START Dataset records
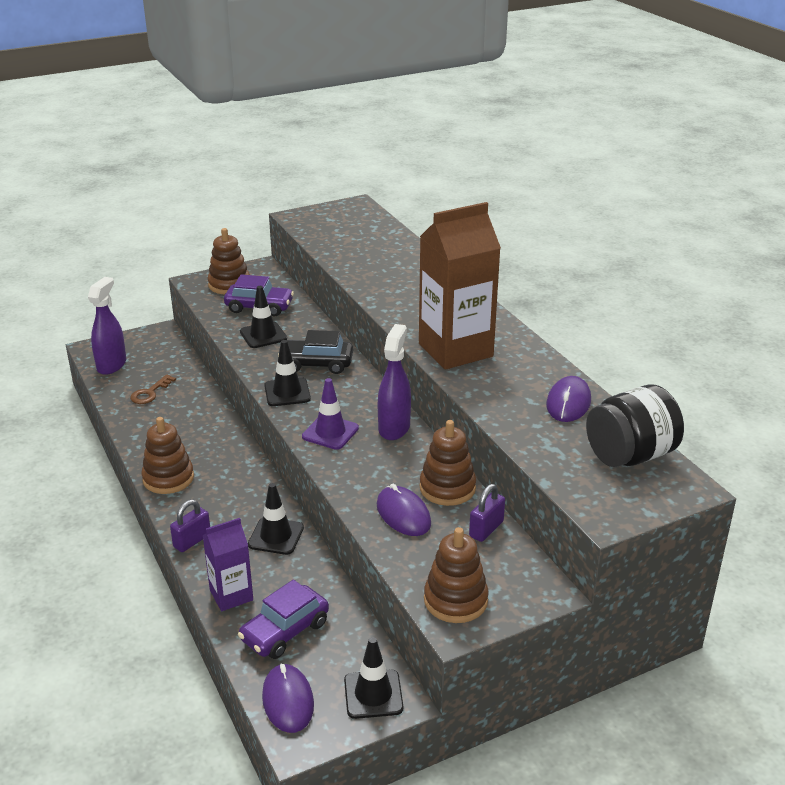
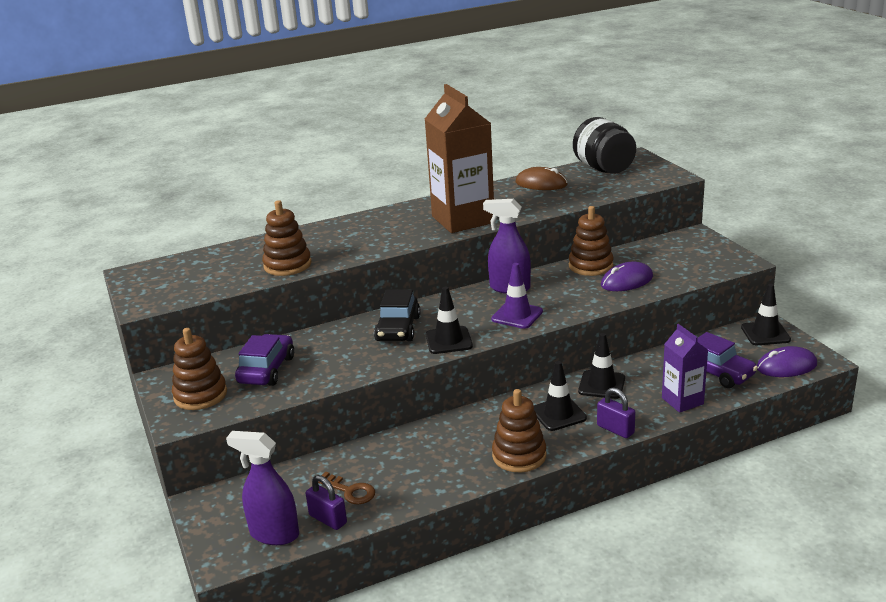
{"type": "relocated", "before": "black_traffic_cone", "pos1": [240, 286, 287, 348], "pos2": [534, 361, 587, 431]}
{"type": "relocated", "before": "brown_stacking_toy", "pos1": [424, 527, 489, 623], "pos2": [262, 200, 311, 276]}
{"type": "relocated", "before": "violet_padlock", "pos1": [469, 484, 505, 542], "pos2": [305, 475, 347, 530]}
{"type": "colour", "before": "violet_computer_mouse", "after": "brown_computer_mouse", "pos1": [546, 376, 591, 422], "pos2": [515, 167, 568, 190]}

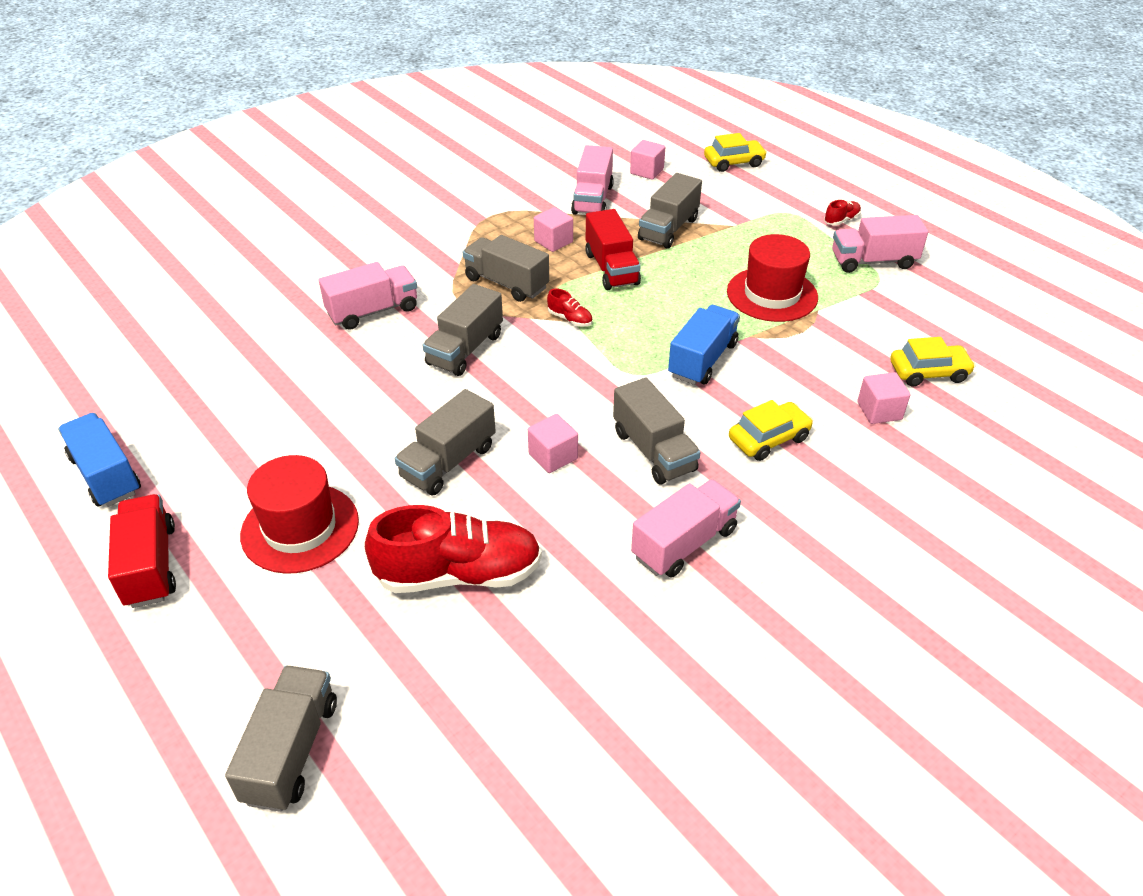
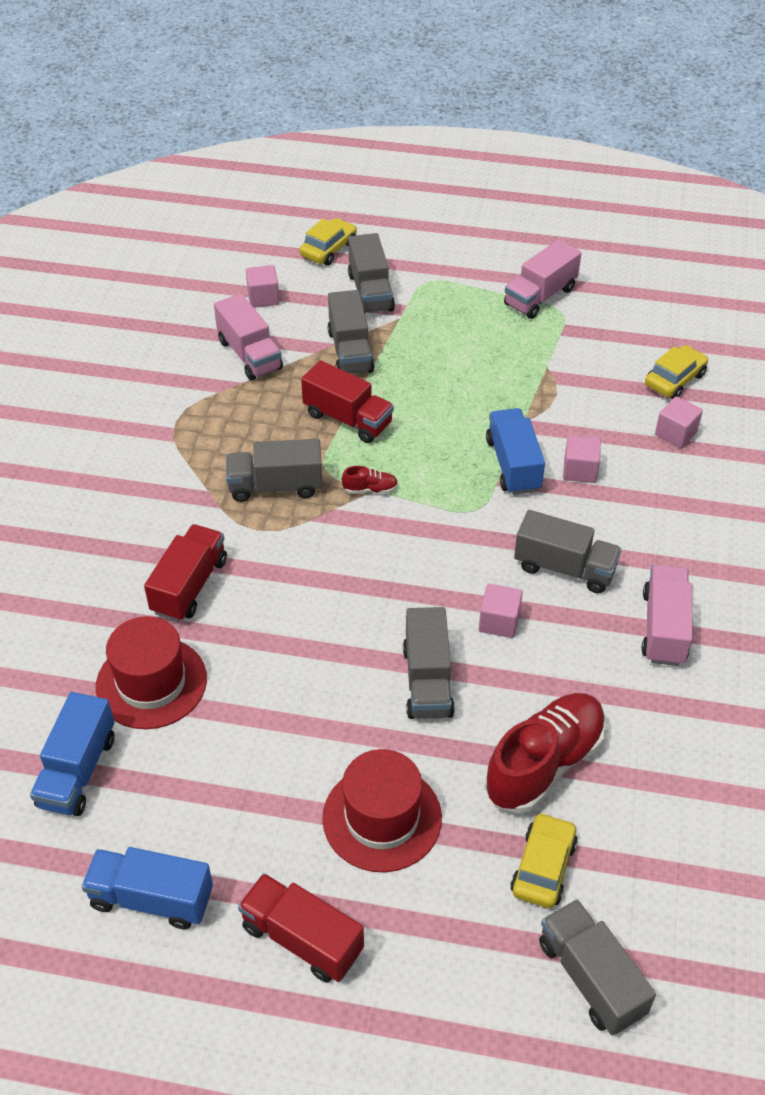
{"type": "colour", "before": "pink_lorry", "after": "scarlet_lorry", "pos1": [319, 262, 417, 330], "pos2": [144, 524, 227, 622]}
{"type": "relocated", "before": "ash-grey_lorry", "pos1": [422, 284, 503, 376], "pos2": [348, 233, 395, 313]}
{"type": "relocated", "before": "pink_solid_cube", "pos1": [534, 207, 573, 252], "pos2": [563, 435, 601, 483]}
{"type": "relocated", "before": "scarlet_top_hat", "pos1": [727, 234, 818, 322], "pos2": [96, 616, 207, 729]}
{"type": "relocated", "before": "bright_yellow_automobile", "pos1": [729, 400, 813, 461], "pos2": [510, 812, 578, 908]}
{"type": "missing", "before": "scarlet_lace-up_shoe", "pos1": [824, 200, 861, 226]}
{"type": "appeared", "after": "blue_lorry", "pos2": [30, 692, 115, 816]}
END Dataset records
- **Work required**
Exclude the pictures, then retype every record exactly.

- **Answer for this exercise**
{"type": "relocated", "before": "black_traffic_cone", "pos1": [240, 286, 287, 348], "pos2": [534, 361, 587, 431]}
{"type": "relocated", "before": "brown_stacking_toy", "pos1": [424, 527, 489, 623], "pos2": [262, 200, 311, 276]}
{"type": "relocated", "before": "violet_padlock", "pos1": [469, 484, 505, 542], "pos2": [305, 475, 347, 530]}
{"type": "colour", "before": "violet_computer_mouse", "after": "brown_computer_mouse", "pos1": [546, 376, 591, 422], "pos2": [515, 167, 568, 190]}

{"type": "colour", "before": "pink_lorry", "after": "scarlet_lorry", "pos1": [319, 262, 417, 330], "pos2": [144, 524, 227, 622]}
{"type": "relocated", "before": "ash-grey_lorry", "pos1": [422, 284, 503, 376], "pos2": [348, 233, 395, 313]}
{"type": "relocated", "before": "pink_solid_cube", "pos1": [534, 207, 573, 252], "pos2": [563, 435, 601, 483]}
{"type": "relocated", "before": "scarlet_top_hat", "pos1": [727, 234, 818, 322], "pos2": [96, 616, 207, 729]}
{"type": "relocated", "before": "bright_yellow_automobile", "pos1": [729, 400, 813, 461], "pos2": [510, 812, 578, 908]}
{"type": "missing", "before": "scarlet_lace-up_shoe", "pos1": [824, 200, 861, 226]}
{"type": "appeared", "after": "blue_lorry", "pos2": [30, 692, 115, 816]}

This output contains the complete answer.